__What you should do__. The result should be the lines from the one holding "yellow L-shape: (147, 384)" to the final line of the records below, repeated exactly and with no pictures.

__Task material__.
%%
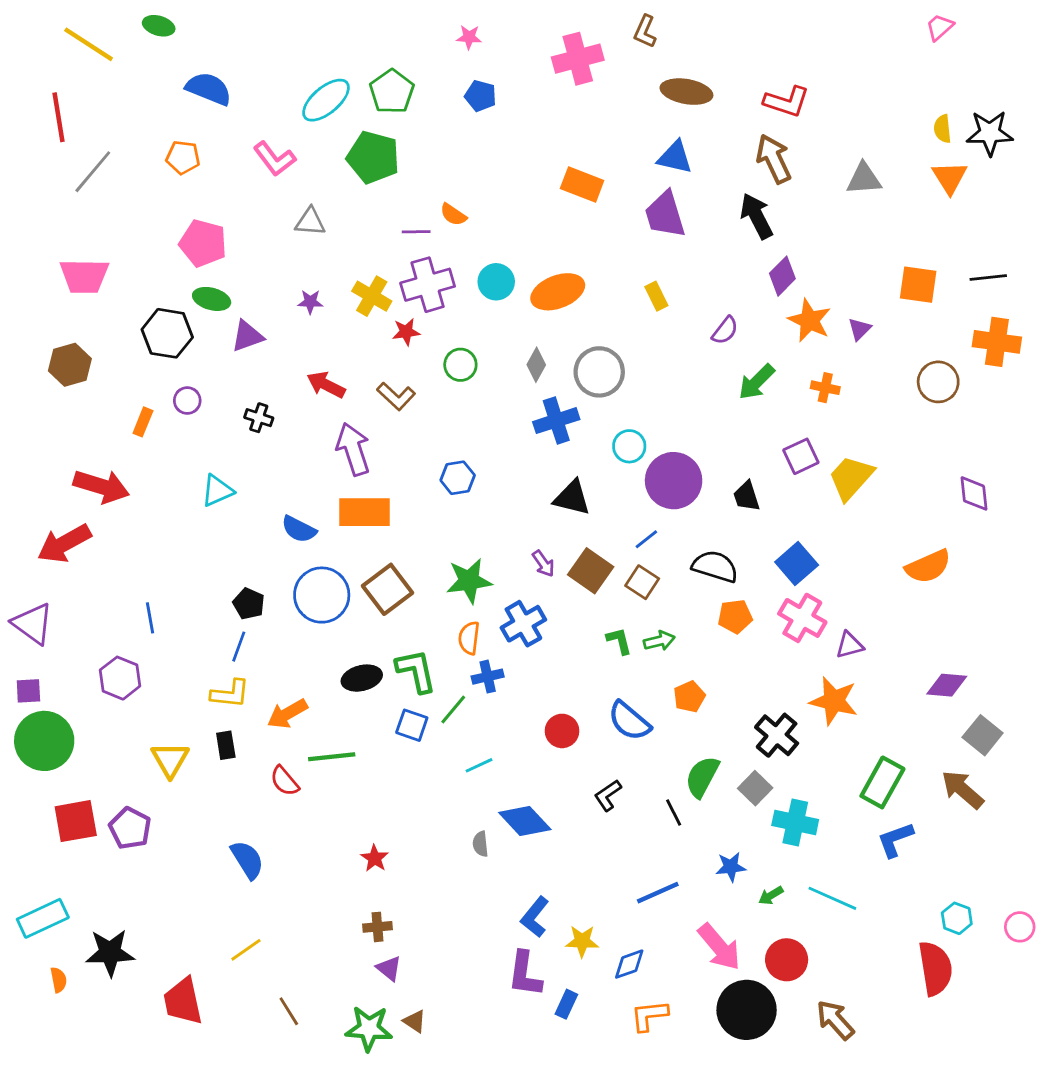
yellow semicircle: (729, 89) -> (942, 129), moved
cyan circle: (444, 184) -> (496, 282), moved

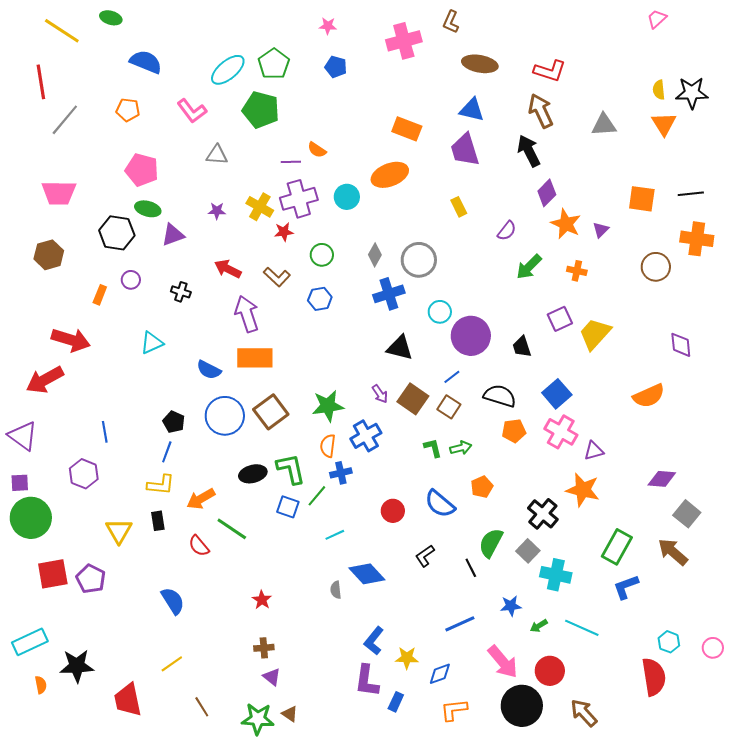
orange ellipse: (558, 292) -> (390, 175), moved
blue hexagon: (458, 478) -> (320, 299), moved
green line: (332, 757) -> (232, 529), turned 40

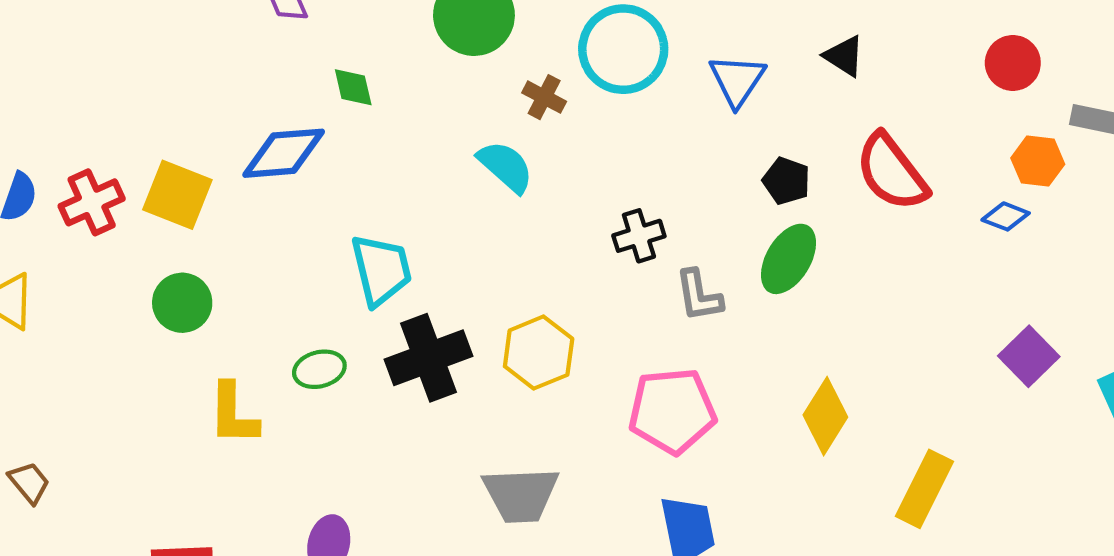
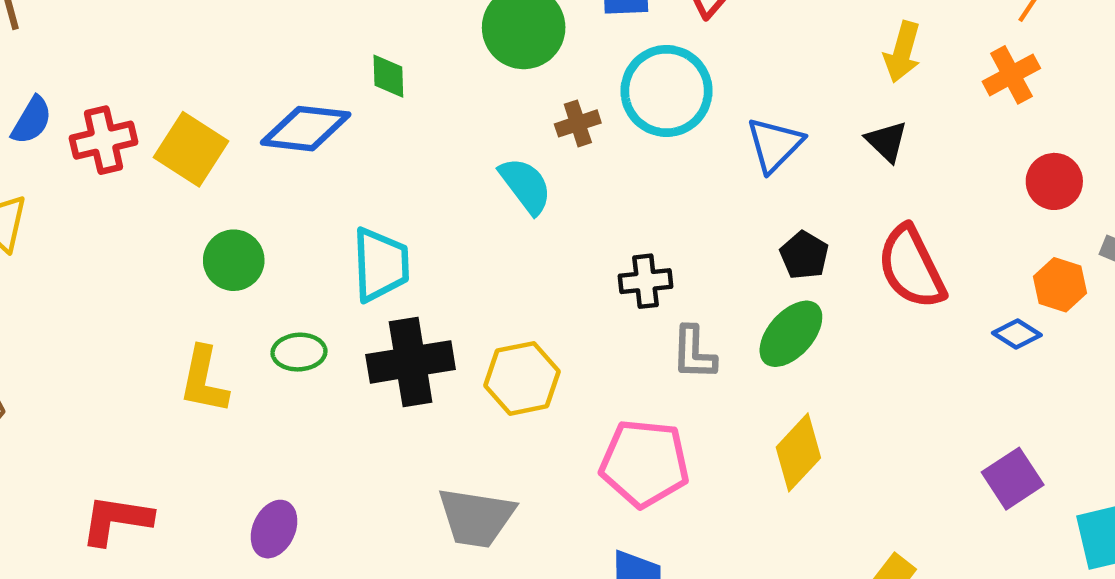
brown cross: (544, 97) -> (578, 123), turned 33
green circle: (182, 303) -> (234, 260), moved
yellow diamond: (825, 416) -> (798, 452), moved

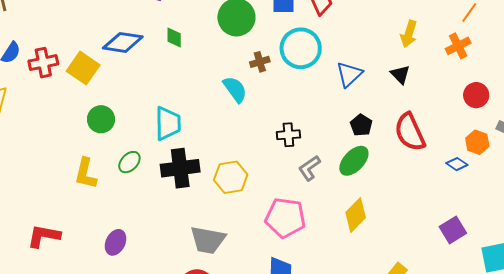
blue diamond: (306, 129) -> (123, 42), moved
green ellipse: (299, 352) -> (129, 162), turned -45
gray L-shape: (694, 353) -> (309, 168), turned 52

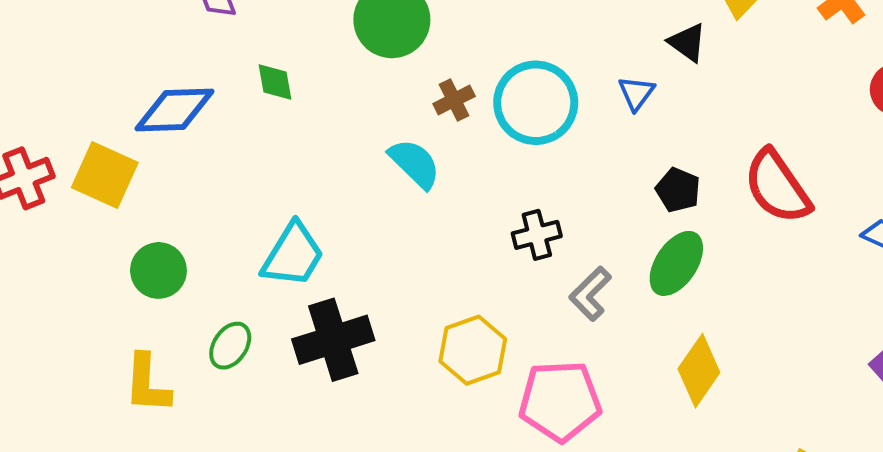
cyan circle: (301, 48) -> (536, 103), moved
blue triangle: (349, 74) -> (636, 93), size x0.7
black triangle: (400, 74) -> (687, 42), moved
cyan trapezoid: (168, 123) -> (293, 255), turned 42
yellow hexagon: (231, 177) -> (473, 350), moved

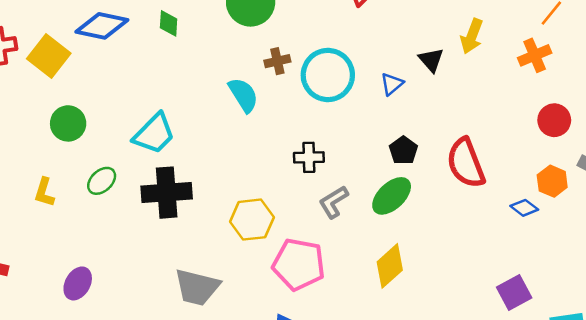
yellow L-shape: (147, 384) -> (44, 192), size x0.7

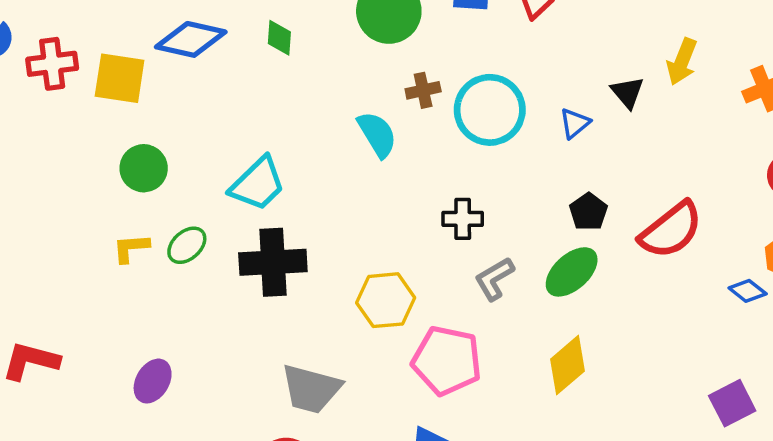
yellow square: (49, 56) -> (120, 78), turned -30
red semicircle: (466, 163) -> (671, 230), turned -108
yellow L-shape: (44, 192) -> (131, 248), moved, turned 68

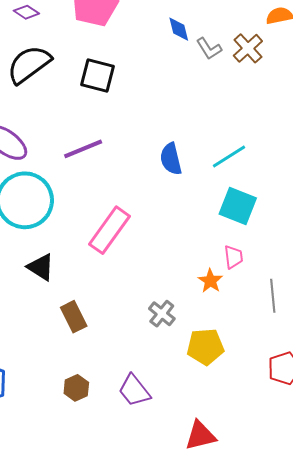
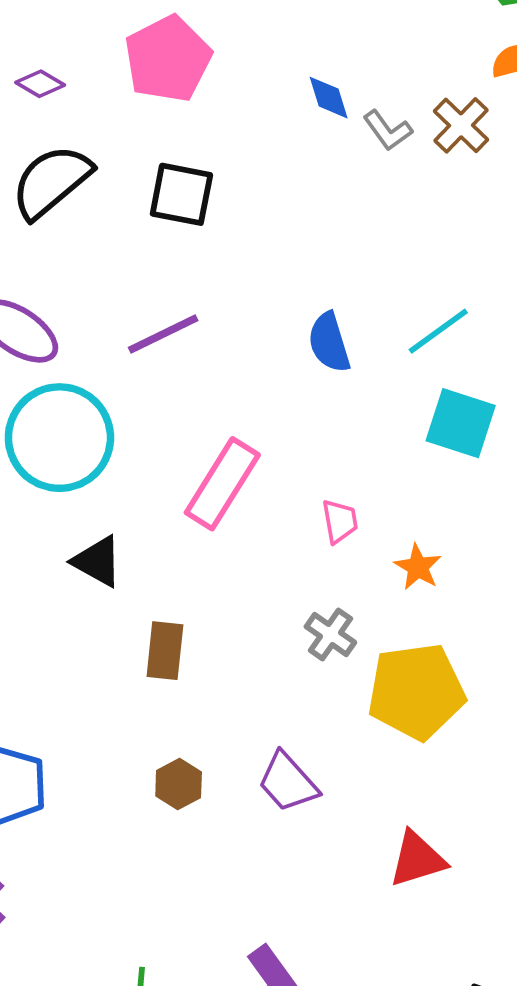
pink trapezoid: (233, 257) -> (340, 521), moved
brown rectangle: (74, 317) -> (165, 651), turned 36
yellow pentagon: (205, 347) -> (416, 691), size x1.4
%%
__Solution to the exercise__.
yellow L-shape: (147, 384) -> (44, 192), size x0.7

yellow square: (49, 56) -> (120, 78), turned -30
red semicircle: (466, 163) -> (671, 230), turned -108
yellow L-shape: (44, 192) -> (131, 248), moved, turned 68

pink trapezoid: (233, 257) -> (340, 521), moved
brown rectangle: (74, 317) -> (165, 651), turned 36
yellow pentagon: (205, 347) -> (416, 691), size x1.4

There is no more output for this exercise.